Exercise objective - Below are some records. Return exactly their lines from the one containing "R3: 62k (G15, Y5) -> none" through the one containing "U20: NAND 74HC00", and drop the pictures.

Extracted data -
◇ ◇ ◇ ◇ ◇ ◇ ◇
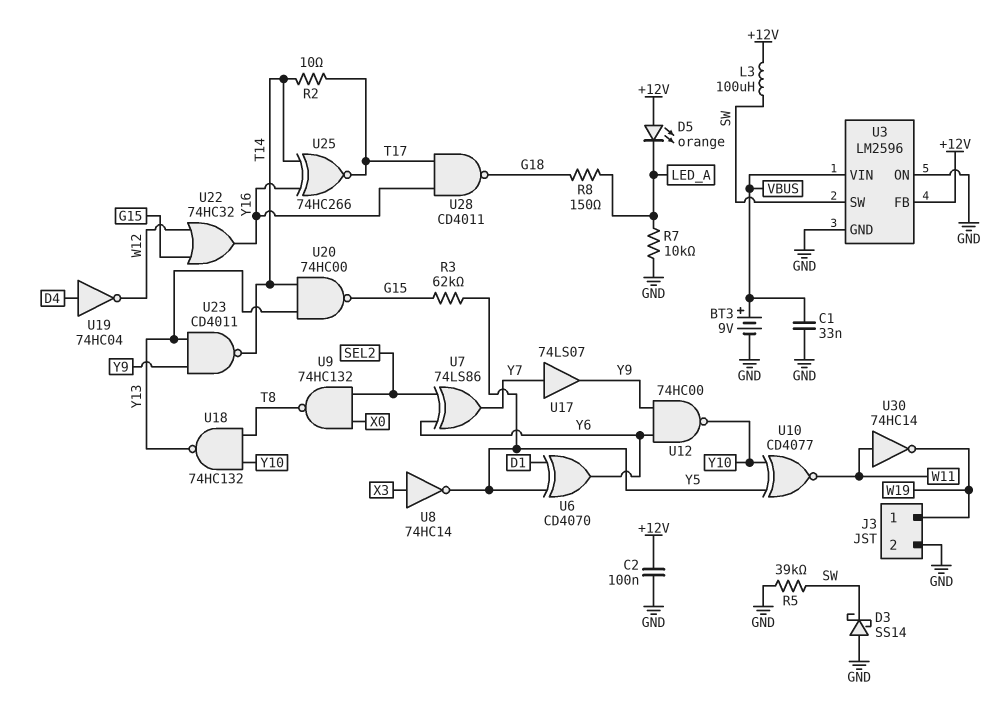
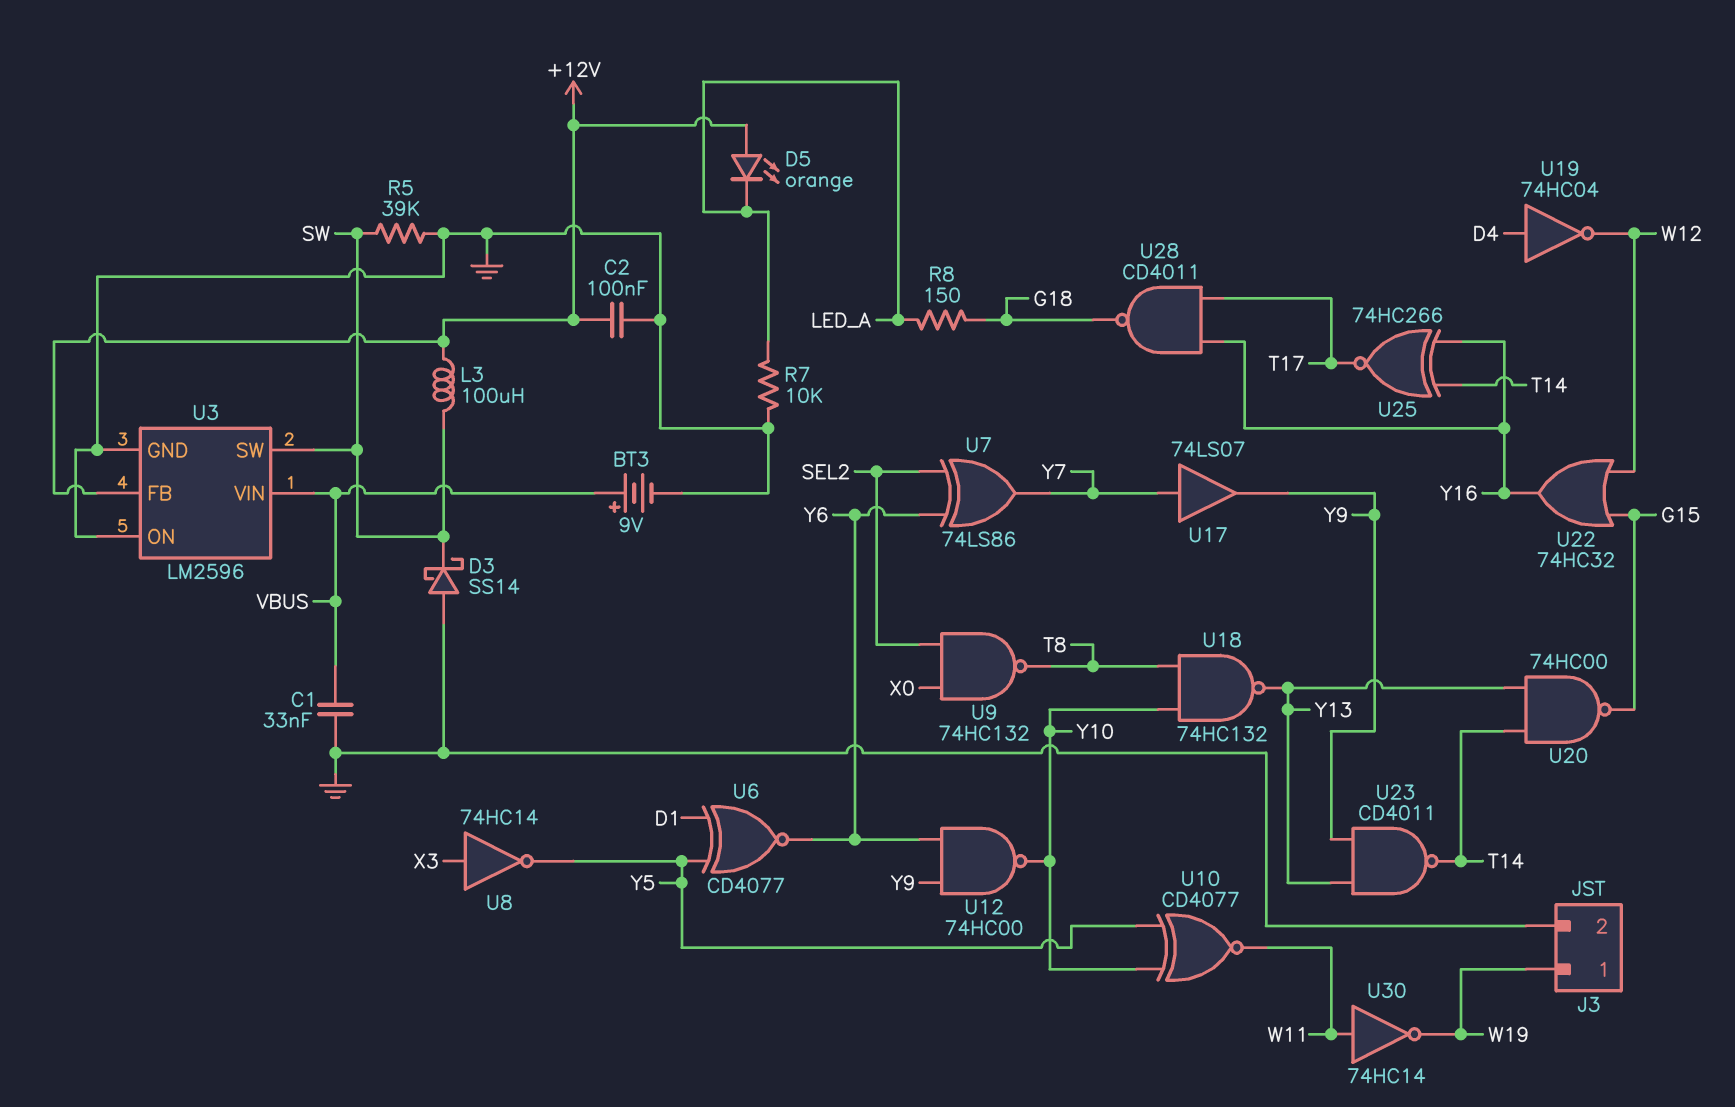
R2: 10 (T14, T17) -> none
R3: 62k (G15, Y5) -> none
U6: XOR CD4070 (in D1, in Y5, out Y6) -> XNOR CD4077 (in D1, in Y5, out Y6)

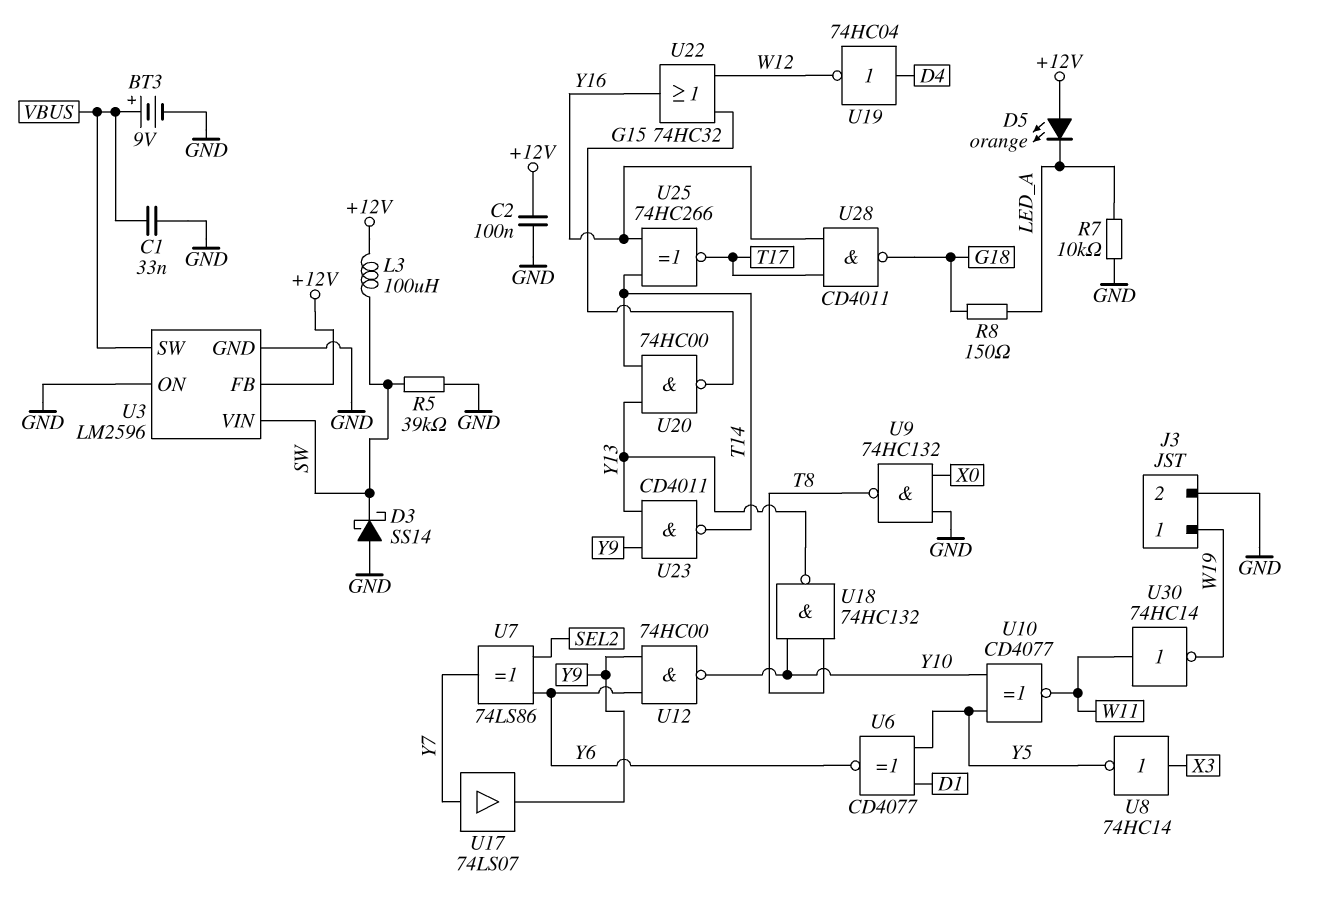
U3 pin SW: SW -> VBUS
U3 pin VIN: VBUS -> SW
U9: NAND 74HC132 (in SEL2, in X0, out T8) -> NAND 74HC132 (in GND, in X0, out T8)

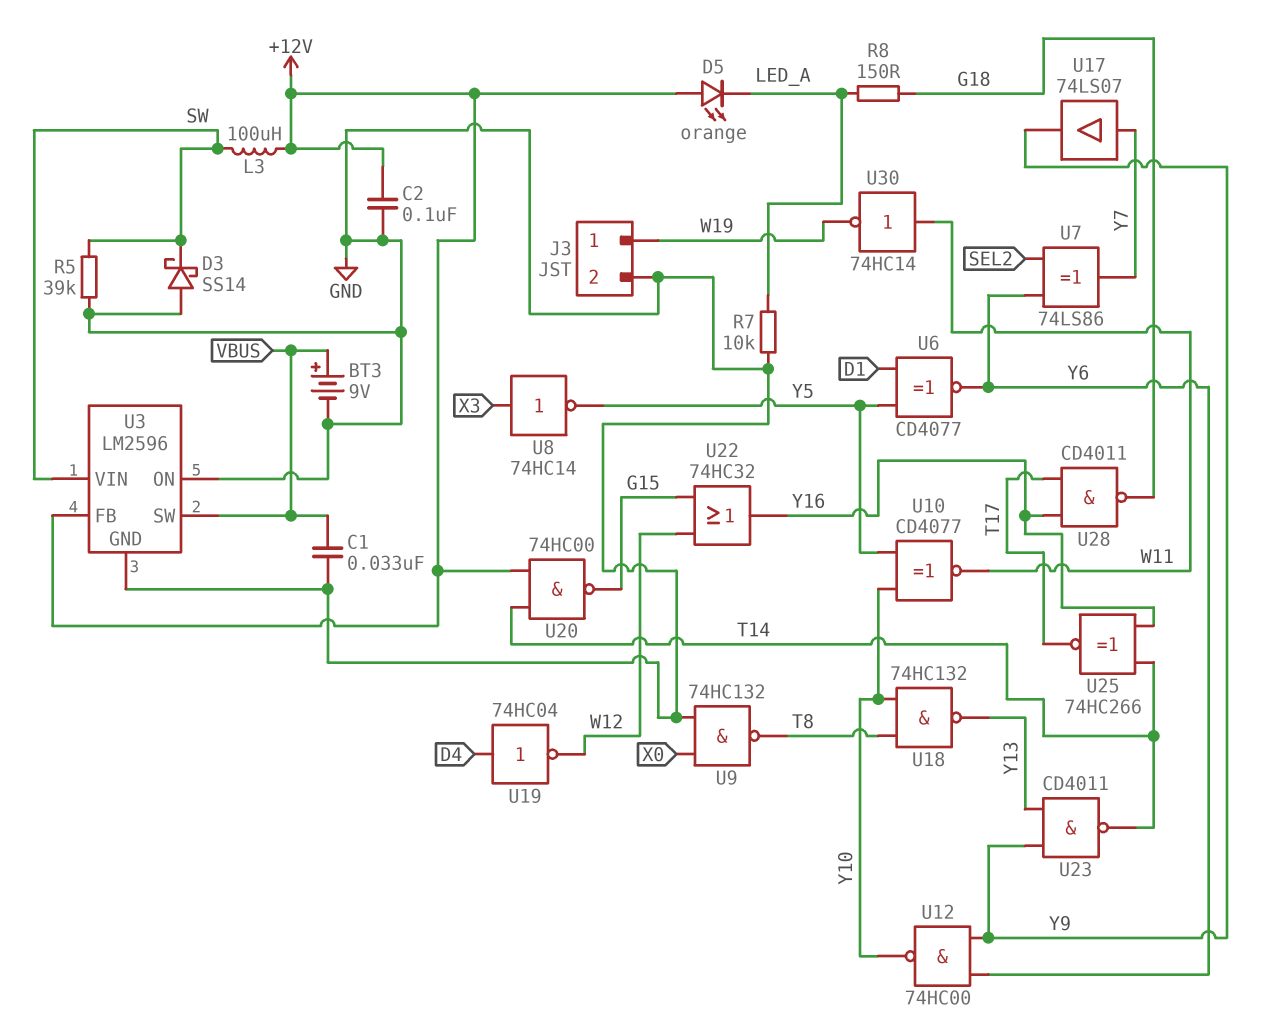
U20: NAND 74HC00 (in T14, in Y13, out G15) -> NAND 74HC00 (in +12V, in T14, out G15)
◇ ◇ ◇ ◇ ◇ ◇ ◇
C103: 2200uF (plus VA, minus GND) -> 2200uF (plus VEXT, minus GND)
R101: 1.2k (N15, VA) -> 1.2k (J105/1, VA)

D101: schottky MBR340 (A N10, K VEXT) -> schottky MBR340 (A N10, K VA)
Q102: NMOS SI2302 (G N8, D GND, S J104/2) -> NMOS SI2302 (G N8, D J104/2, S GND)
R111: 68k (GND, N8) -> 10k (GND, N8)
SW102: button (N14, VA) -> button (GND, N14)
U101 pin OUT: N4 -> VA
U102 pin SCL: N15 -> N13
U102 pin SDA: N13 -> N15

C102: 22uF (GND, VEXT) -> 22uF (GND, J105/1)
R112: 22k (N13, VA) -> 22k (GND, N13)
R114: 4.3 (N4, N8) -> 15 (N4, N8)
◇ ◇ ◇ ◇ ◇ ◇ ◇
Response area -
R3: 62k (G15, Y5) -> none
U6: XOR CD4070 (in D1, in Y5, out Y6) -> XNOR CD4077 (in D1, in Y5, out Y6)

U3 pin SW: SW -> VBUS
U3 pin VIN: VBUS -> SW
U9: NAND 74HC132 (in SEL2, in X0, out T8) -> NAND 74HC132 (in GND, in X0, out T8)

U20: NAND 74HC00 (in T14, in Y13, out G15) -> NAND 74HC00 (in +12V, in T14, out G15)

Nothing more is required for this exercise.